### Work item:
Please retype every entry below, keeping it exactly the same.

[Raw data]

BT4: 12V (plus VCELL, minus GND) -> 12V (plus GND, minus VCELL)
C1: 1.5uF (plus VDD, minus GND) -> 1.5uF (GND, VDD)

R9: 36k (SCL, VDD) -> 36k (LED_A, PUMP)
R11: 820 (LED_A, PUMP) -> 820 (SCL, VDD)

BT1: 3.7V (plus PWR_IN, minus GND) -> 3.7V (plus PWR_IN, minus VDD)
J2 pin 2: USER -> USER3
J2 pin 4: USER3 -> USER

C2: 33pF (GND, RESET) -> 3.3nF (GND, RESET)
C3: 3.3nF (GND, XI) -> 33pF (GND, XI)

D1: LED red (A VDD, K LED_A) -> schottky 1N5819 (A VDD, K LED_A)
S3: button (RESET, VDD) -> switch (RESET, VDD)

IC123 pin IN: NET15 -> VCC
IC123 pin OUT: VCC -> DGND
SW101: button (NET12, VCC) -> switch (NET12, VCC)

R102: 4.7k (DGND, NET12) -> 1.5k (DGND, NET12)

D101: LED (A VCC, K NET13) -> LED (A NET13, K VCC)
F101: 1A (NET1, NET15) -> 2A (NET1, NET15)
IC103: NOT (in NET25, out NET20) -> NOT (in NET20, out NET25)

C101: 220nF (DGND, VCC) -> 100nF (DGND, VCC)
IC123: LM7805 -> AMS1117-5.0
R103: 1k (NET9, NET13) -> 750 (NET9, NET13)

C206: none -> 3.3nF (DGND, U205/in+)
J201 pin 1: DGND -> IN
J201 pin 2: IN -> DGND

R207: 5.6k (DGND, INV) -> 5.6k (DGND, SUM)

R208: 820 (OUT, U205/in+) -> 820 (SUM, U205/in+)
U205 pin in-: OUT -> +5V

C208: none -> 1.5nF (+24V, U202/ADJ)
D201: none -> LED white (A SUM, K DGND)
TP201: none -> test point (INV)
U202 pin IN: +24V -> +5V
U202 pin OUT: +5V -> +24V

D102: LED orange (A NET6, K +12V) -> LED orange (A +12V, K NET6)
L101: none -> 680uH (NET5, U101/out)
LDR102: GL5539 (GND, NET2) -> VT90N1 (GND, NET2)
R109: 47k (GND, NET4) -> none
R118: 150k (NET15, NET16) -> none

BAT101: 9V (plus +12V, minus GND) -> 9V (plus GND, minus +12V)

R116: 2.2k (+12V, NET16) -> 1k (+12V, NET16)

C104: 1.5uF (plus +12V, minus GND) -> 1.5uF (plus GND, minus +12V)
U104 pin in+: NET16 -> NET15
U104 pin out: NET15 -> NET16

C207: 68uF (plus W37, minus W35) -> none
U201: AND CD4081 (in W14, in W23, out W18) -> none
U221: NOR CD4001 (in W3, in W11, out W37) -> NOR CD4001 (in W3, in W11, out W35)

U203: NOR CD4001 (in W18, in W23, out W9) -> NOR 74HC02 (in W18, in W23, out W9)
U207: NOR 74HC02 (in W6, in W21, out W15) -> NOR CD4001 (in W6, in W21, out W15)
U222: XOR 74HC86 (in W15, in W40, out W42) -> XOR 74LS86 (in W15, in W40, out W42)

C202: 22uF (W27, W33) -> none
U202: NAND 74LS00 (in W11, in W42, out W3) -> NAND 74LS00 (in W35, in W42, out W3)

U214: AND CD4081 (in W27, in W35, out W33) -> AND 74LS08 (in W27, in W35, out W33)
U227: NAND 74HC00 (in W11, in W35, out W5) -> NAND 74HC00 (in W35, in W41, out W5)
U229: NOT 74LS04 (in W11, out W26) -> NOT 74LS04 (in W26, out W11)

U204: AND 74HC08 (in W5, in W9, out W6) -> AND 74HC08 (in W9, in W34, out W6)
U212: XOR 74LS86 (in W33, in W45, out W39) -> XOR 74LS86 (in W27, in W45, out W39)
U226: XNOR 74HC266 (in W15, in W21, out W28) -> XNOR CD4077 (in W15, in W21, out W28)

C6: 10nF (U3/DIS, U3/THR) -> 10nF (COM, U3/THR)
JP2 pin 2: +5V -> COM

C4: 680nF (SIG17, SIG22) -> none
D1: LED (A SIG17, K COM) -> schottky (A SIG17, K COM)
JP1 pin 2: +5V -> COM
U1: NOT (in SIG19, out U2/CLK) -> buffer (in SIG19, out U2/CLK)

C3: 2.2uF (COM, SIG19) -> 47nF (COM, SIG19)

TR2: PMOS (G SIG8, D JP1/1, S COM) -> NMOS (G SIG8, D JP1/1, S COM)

[/Raw data]

### Exercise result:
BT4: 12V (plus VCELL, minus GND) -> 12V (plus GND, minus VCELL)
C1: 1.5uF (plus VDD, minus GND) -> 1.5uF (GND, VDD)

R9: 36k (SCL, VDD) -> 36k (LED_A, PUMP)
R11: 820 (LED_A, PUMP) -> 820 (SCL, VDD)

BT1: 3.7V (plus PWR_IN, minus GND) -> 3.7V (plus PWR_IN, minus VDD)
J2 pin 2: USER -> USER3
J2 pin 4: USER3 -> USER

C2: 33pF (GND, RESET) -> 3.3nF (GND, RESET)
C3: 3.3nF (GND, XI) -> 33pF (GND, XI)

D1: LED red (A VDD, K LED_A) -> schottky 1N5819 (A VDD, K LED_A)
S3: button (RESET, VDD) -> switch (RESET, VDD)

IC123 pin IN: NET15 -> VCC
IC123 pin OUT: VCC -> DGND
SW101: button (NET12, VCC) -> switch (NET12, VCC)

R102: 4.7k (DGND, NET12) -> 1.5k (DGND, NET12)

D101: LED (A VCC, K NET13) -> LED (A NET13, K VCC)
F101: 1A (NET1, NET15) -> 2A (NET1, NET15)
IC103: NOT (in NET25, out NET20) -> NOT (in NET20, out NET25)

C101: 220nF (DGND, VCC) -> 100nF (DGND, VCC)
IC123: LM7805 -> AMS1117-5.0
R103: 1k (NET9, NET13) -> 750 (NET9, NET13)

C206: none -> 3.3nF (DGND, U205/in+)
J201 pin 1: DGND -> IN
J201 pin 2: IN -> DGND

R207: 5.6k (DGND, INV) -> 5.6k (DGND, SUM)

R208: 820 (OUT, U205/in+) -> 820 (SUM, U205/in+)
U205 pin in-: OUT -> +5V

C208: none -> 1.5nF (+24V, U202/ADJ)
D201: none -> LED white (A SUM, K DGND)
TP201: none -> test point (INV)
U202 pin IN: +24V -> +5V
U202 pin OUT: +5V -> +24V

D102: LED orange (A NET6, K +12V) -> LED orange (A +12V, K NET6)
L101: none -> 680uH (NET5, U101/out)
LDR102: GL5539 (GND, NET2) -> VT90N1 (GND, NET2)
R109: 47k (GND, NET4) -> none
R118: 150k (NET15, NET16) -> none

BAT101: 9V (plus +12V, minus GND) -> 9V (plus GND, minus +12V)

R116: 2.2k (+12V, NET16) -> 1k (+12V, NET16)

C104: 1.5uF (plus +12V, minus GND) -> 1.5uF (plus GND, minus +12V)
U104 pin in+: NET16 -> NET15
U104 pin out: NET15 -> NET16

C207: 68uF (plus W37, minus W35) -> none
U201: AND CD4081 (in W14, in W23, out W18) -> none
U221: NOR CD4001 (in W3, in W11, out W37) -> NOR CD4001 (in W3, in W11, out W35)

U203: NOR CD4001 (in W18, in W23, out W9) -> NOR 74HC02 (in W18, in W23, out W9)
U207: NOR 74HC02 (in W6, in W21, out W15) -> NOR CD4001 (in W6, in W21, out W15)
U222: XOR 74HC86 (in W15, in W40, out W42) -> XOR 74LS86 (in W15, in W40, out W42)

C202: 22uF (W27, W33) -> none
U202: NAND 74LS00 (in W11, in W42, out W3) -> NAND 74LS00 (in W35, in W42, out W3)

U214: AND CD4081 (in W27, in W35, out W33) -> AND 74LS08 (in W27, in W35, out W33)
U227: NAND 74HC00 (in W11, in W35, out W5) -> NAND 74HC00 (in W35, in W41, out W5)
U229: NOT 74LS04 (in W11, out W26) -> NOT 74LS04 (in W26, out W11)

U204: AND 74HC08 (in W5, in W9, out W6) -> AND 74HC08 (in W9, in W34, out W6)
U212: XOR 74LS86 (in W33, in W45, out W39) -> XOR 74LS86 (in W27, in W45, out W39)
U226: XNOR 74HC266 (in W15, in W21, out W28) -> XNOR CD4077 (in W15, in W21, out W28)

C6: 10nF (U3/DIS, U3/THR) -> 10nF (COM, U3/THR)
JP2 pin 2: +5V -> COM

C4: 680nF (SIG17, SIG22) -> none
D1: LED (A SIG17, K COM) -> schottky (A SIG17, K COM)
JP1 pin 2: +5V -> COM
U1: NOT (in SIG19, out U2/CLK) -> buffer (in SIG19, out U2/CLK)

C3: 2.2uF (COM, SIG19) -> 47nF (COM, SIG19)

TR2: PMOS (G SIG8, D JP1/1, S COM) -> NMOS (G SIG8, D JP1/1, S COM)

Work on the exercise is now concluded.